Data in this exercise START
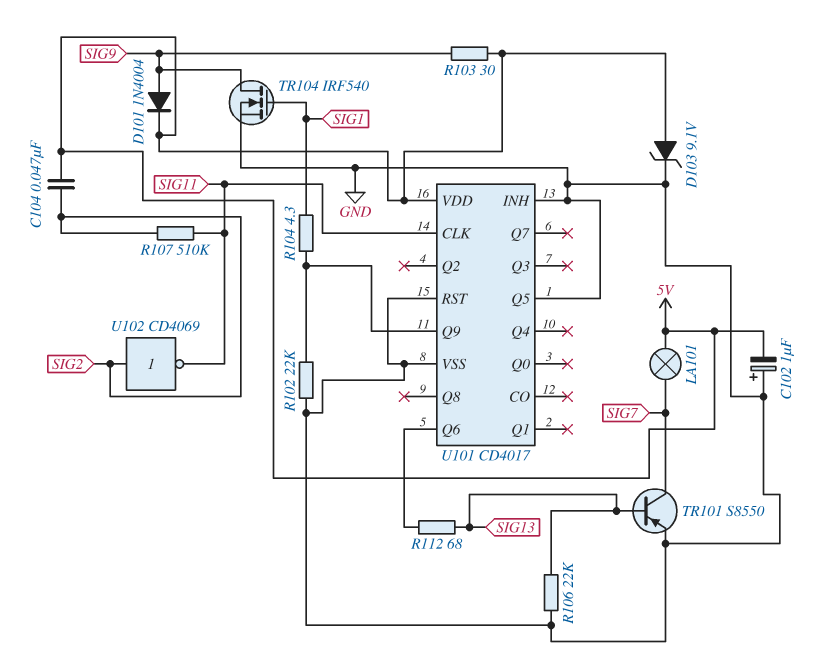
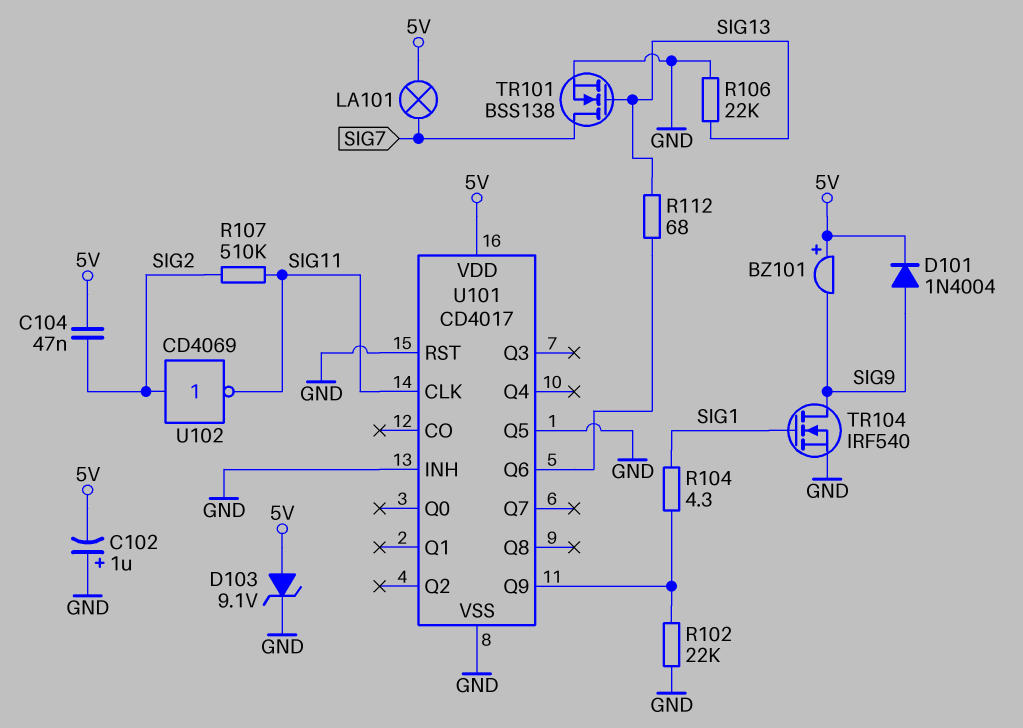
BZ101: none -> buzzer (plus 5V, minus SIG9)
R103: 30 (5V, SIG9) -> none
TR101: PNP S8550 (B SIG13, C SIG7, E GND) -> NMOS BSS138 (G SIG13, D SIG7, S GND)

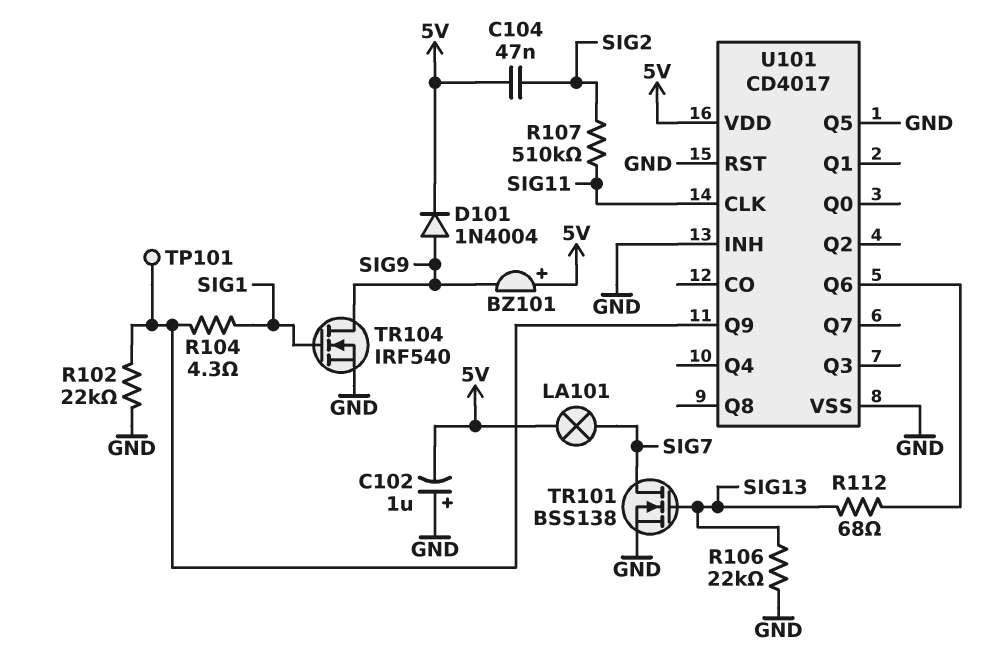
D103: zener 9.1V (A 5V, K GND) -> none
TP101: none -> test point (U101/Q9)
U102: NOT CD4069 (in SIG2, out SIG11) -> none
Data in this exercise END
About this exercise. If a line in the entries includes the word "none", copy that line out.

Expected answer.
BZ101: none -> buzzer (plus 5V, minus SIG9)
R103: 30 (5V, SIG9) -> none
D103: zener 9.1V (A 5V, K GND) -> none
TP101: none -> test point (U101/Q9)
U102: NOT CD4069 (in SIG2, out SIG11) -> none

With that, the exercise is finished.